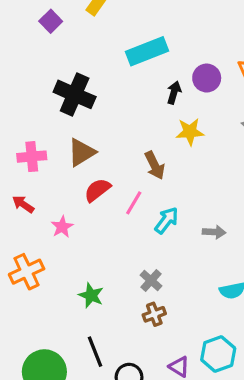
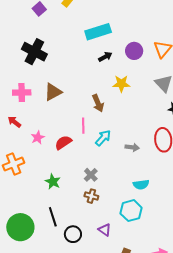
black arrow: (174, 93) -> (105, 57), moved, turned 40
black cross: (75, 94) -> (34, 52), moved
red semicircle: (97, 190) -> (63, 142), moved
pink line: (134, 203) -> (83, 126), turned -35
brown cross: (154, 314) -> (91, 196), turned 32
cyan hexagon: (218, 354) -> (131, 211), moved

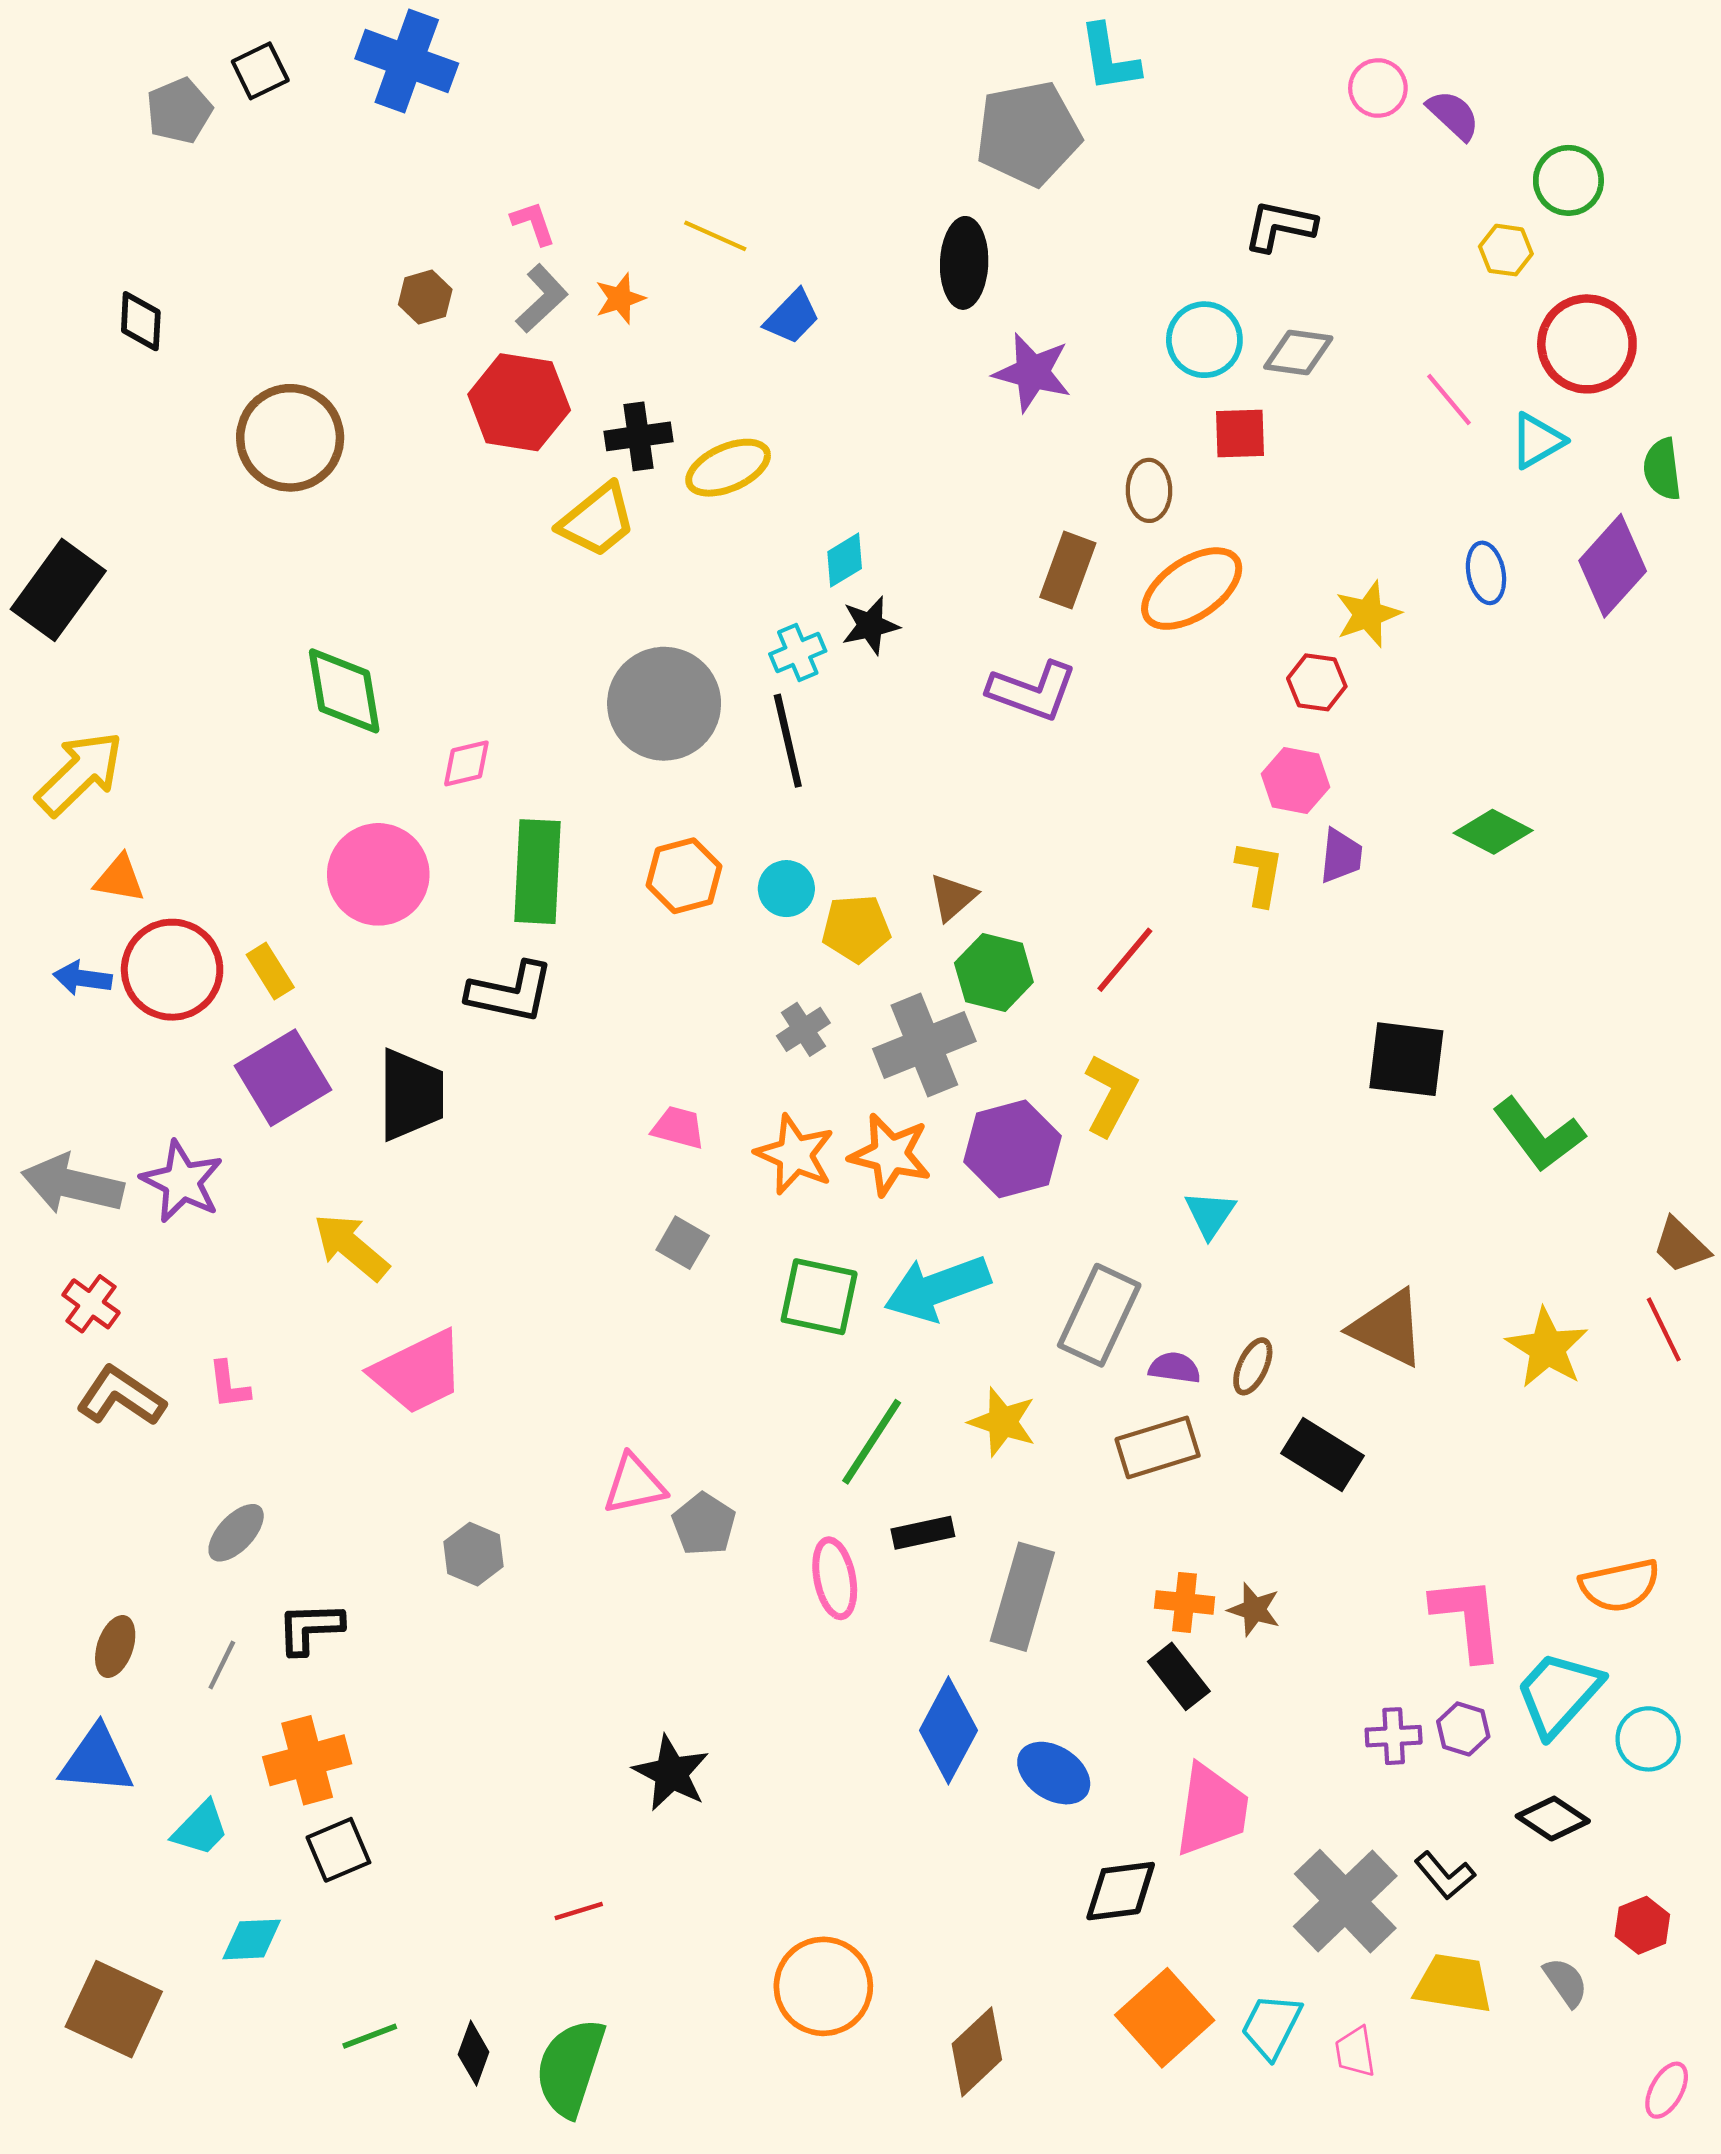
=======
YOUR OBJECTIVE -
Everything from the line containing "black cross: (75, 94) -> (34, 52), moved" to the last line of the listing above must be reproduced exactly, with no pictures included.

RESPONSE -
black cross: (75, 94) -> (34, 52), moved
red semicircle: (97, 190) -> (63, 142), moved
pink line: (134, 203) -> (83, 126), turned -35
brown cross: (154, 314) -> (91, 196), turned 32
cyan hexagon: (218, 354) -> (131, 211), moved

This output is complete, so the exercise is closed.